Stated task
Retype the material below. Keep every word exactly as it is.

-- begin Given records --

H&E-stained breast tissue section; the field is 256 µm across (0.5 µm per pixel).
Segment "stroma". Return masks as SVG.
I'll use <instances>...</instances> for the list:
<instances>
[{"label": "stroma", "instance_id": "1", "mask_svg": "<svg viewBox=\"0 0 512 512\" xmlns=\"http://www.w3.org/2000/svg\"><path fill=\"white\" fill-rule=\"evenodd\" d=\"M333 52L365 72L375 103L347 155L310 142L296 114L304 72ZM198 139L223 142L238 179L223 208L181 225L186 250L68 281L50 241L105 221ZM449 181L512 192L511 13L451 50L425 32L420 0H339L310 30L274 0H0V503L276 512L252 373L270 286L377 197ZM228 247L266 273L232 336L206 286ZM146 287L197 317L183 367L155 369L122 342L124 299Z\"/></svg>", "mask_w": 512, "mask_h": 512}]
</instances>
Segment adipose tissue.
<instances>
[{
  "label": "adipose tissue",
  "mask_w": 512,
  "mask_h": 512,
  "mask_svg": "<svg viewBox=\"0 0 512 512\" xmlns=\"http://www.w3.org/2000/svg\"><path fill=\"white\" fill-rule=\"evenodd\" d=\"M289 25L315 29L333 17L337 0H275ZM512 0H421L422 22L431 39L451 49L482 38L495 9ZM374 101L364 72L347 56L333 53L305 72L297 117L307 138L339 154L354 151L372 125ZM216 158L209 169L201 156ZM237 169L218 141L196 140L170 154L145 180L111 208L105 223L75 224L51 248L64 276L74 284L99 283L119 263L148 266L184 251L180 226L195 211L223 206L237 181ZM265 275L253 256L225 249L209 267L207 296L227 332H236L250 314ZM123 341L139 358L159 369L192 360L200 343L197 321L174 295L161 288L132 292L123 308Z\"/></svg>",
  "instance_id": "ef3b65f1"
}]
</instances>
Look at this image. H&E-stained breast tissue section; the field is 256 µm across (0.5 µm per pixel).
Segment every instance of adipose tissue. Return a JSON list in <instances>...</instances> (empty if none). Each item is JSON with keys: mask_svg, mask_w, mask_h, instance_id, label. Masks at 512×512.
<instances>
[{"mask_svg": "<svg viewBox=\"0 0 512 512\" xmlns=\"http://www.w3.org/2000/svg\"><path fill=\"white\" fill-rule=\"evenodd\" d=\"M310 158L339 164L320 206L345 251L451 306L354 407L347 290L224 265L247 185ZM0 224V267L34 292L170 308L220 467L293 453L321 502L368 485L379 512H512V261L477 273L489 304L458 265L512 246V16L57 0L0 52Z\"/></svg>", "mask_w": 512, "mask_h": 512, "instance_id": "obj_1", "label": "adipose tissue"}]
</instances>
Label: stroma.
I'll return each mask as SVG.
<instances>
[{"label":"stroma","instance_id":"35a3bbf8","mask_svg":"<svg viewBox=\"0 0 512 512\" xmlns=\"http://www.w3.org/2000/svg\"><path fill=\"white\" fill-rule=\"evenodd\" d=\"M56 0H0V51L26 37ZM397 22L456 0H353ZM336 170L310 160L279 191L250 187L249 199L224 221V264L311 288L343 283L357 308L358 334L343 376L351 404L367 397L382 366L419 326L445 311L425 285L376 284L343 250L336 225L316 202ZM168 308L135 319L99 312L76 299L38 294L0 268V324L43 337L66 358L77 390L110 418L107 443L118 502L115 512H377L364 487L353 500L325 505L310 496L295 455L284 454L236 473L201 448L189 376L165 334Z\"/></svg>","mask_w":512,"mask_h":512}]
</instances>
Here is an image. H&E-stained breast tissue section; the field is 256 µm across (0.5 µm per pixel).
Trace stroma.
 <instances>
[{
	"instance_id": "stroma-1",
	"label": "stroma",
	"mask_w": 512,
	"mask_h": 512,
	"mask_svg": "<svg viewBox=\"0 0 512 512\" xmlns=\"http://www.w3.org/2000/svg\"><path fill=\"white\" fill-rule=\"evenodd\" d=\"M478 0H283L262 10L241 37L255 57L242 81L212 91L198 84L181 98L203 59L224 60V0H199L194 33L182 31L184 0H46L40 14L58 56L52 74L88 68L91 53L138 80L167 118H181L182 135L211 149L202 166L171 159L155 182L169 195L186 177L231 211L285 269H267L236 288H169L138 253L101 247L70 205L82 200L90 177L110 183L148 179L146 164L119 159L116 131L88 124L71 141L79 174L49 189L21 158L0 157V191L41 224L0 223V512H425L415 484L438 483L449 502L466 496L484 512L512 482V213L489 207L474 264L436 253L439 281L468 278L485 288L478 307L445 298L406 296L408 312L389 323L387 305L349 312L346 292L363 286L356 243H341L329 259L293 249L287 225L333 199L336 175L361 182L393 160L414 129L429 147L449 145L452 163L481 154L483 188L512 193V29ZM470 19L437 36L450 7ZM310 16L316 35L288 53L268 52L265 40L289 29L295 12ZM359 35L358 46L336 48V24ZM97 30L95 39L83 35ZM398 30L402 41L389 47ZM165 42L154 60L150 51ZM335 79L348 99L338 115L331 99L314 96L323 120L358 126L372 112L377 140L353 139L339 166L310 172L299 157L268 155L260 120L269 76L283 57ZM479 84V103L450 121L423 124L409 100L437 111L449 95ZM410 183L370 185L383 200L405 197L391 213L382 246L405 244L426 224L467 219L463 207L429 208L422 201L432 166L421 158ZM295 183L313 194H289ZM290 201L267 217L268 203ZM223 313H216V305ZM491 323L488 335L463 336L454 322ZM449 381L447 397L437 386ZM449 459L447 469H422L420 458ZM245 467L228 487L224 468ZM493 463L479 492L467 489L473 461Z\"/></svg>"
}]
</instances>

-- end Given records --

Answer to this task
H&E-stained breast tissue section; the field is 256 µm across (0.5 µm per pixel).
Segment "stroma". Return masks as SVG.
I'll use <instances>...</instances> for the list:
<instances>
[{"label": "stroma", "instance_id": "1", "mask_svg": "<svg viewBox=\"0 0 512 512\" xmlns=\"http://www.w3.org/2000/svg\"><path fill=\"white\" fill-rule=\"evenodd\" d=\"M333 52L365 72L375 103L347 155L310 142L296 114L304 72ZM198 139L223 142L238 179L223 208L181 225L186 250L68 281L50 241L105 221ZM449 181L512 192L511 13L451 50L425 32L420 0H339L310 30L274 0H0V503L276 512L252 373L270 286L377 197ZM228 247L266 273L232 336L206 286ZM146 287L197 317L183 367L155 369L122 342L124 299Z\"/></svg>", "mask_w": 512, "mask_h": 512}]
</instances>
Segment adipose tissue.
<instances>
[{
  "label": "adipose tissue",
  "mask_w": 512,
  "mask_h": 512,
  "mask_svg": "<svg viewBox=\"0 0 512 512\" xmlns=\"http://www.w3.org/2000/svg\"><path fill=\"white\" fill-rule=\"evenodd\" d=\"M289 25L315 29L333 17L337 0H275ZM512 0H421L422 22L431 39L451 49L482 38L495 9ZM374 101L364 72L347 56L333 53L305 72L297 117L307 138L339 154L354 151L372 125ZM216 158L209 169L201 156ZM237 169L218 141L196 140L170 154L145 180L111 208L105 223L75 224L51 248L64 276L74 284L99 283L119 263L148 266L184 251L180 226L195 211L223 206L237 181ZM265 275L253 256L225 249L209 267L207 296L227 332H236L250 314ZM123 341L139 358L159 369L192 360L200 343L197 321L174 295L161 288L132 292L123 308Z\"/></svg>",
  "instance_id": "ef3b65f1"
}]
</instances>
Look at this image. H&E-stained breast tissue section; the field is 256 µm across (0.5 µm per pixel).
Segment every instance of adipose tissue. Return a JSON list in <instances>...</instances> (empty if none). Each item is JSON with keys: mask_svg, mask_w, mask_h, instance_id, label. Masks at 512×512.
<instances>
[{"mask_svg": "<svg viewBox=\"0 0 512 512\" xmlns=\"http://www.w3.org/2000/svg\"><path fill=\"white\" fill-rule=\"evenodd\" d=\"M310 158L339 164L320 206L345 251L451 306L354 407L347 290L224 265L247 185ZM0 224V267L34 292L170 308L220 467L293 453L321 502L368 485L379 512H512V261L477 273L489 304L458 265L512 246V16L57 0L0 52Z\"/></svg>", "mask_w": 512, "mask_h": 512, "instance_id": "obj_1", "label": "adipose tissue"}]
</instances>
Label: stroma.
I'll return each mask as SVG.
<instances>
[{"label":"stroma","instance_id":"35a3bbf8","mask_svg":"<svg viewBox=\"0 0 512 512\" xmlns=\"http://www.w3.org/2000/svg\"><path fill=\"white\" fill-rule=\"evenodd\" d=\"M56 0H0V51L26 37ZM397 22L456 0H353ZM336 170L310 160L279 191L250 187L249 199L224 221V264L311 288L343 283L357 308L358 334L343 376L351 404L367 397L382 366L419 326L445 311L425 285L376 284L343 250L336 225L316 202ZM168 308L135 319L99 312L76 299L38 294L0 268V324L43 337L66 358L77 390L110 418L107 443L118 502L115 512H377L364 487L353 500L325 505L310 496L295 455L284 454L236 473L201 448L189 376L165 334Z\"/></svg>","mask_w":512,"mask_h":512}]
</instances>
Here is an image. H&E-stained breast tissue section; the field is 256 µm across (0.5 µm per pixel).
Trace stroma.
 <instances>
[{
	"instance_id": "stroma-1",
	"label": "stroma",
	"mask_w": 512,
	"mask_h": 512,
	"mask_svg": "<svg viewBox=\"0 0 512 512\" xmlns=\"http://www.w3.org/2000/svg\"><path fill=\"white\" fill-rule=\"evenodd\" d=\"M478 0H283L262 10L241 37L255 57L242 81L212 91L198 84L181 98L203 59L224 60V0H199L194 33L182 31L184 0H46L40 14L58 56L52 74L88 68L91 53L138 80L167 118H181L182 135L211 149L202 166L171 159L155 182L169 195L186 177L231 211L285 269H267L236 288H169L138 253L101 247L70 205L82 200L90 177L110 183L148 179L146 164L119 159L116 131L88 124L71 141L79 174L49 189L21 158L0 157V191L41 224L0 223V512H425L415 484L438 483L449 502L466 496L484 512L512 482V213L489 207L474 264L436 253L439 281L468 278L485 288L478 307L445 298L406 296L408 312L389 323L387 305L349 312L346 292L363 286L356 243H341L329 259L293 249L287 225L333 199L336 175L361 182L393 160L414 129L429 147L449 145L452 163L481 154L483 188L512 193V29ZM470 19L437 36L450 7ZM310 16L316 35L288 53L268 52L265 40L289 29L295 12ZM359 35L358 46L336 48V24ZM97 30L95 39L83 35ZM398 30L402 41L389 47ZM165 42L154 60L150 51ZM335 79L348 99L338 115L331 99L314 96L323 120L358 126L372 112L377 140L353 139L339 166L310 172L299 157L268 155L260 120L269 76L283 57ZM479 84V103L450 121L423 124L409 100L437 111L449 95ZM410 183L370 185L383 200L405 197L391 213L382 246L405 244L426 224L467 219L463 207L429 208L422 201L432 166L421 158ZM295 183L313 194H289ZM290 201L267 217L268 203ZM223 313H216V305ZM491 323L488 335L463 336L454 322ZM449 381L447 397L437 386ZM449 459L447 469H422L420 458ZM245 467L228 487L224 468ZM493 463L479 492L467 489L473 461Z\"/></svg>"
}]
</instances>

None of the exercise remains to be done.